# DATA SECTION

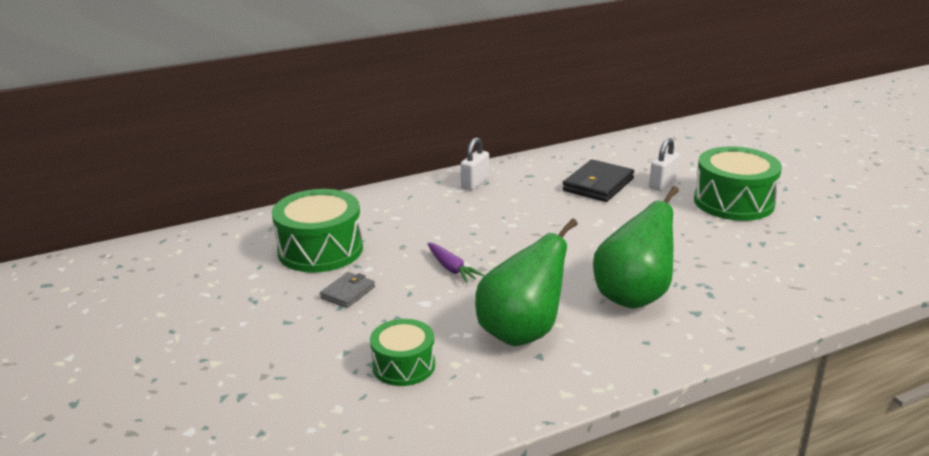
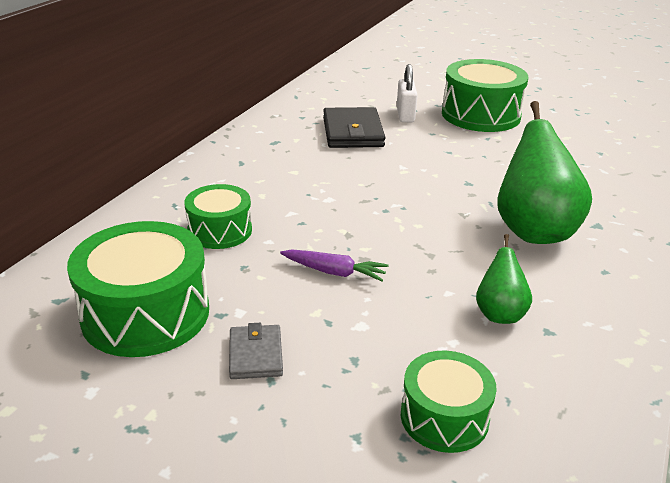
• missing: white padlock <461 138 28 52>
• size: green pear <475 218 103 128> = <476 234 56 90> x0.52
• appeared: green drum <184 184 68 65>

# TRY IT
With the pictures omitted, give every line above again exactly.

# ANSWER FOR THIS EXERCISE
• missing: white padlock <461 138 28 52>
• size: green pear <475 218 103 128> = <476 234 56 90> x0.52
• appeared: green drum <184 184 68 65>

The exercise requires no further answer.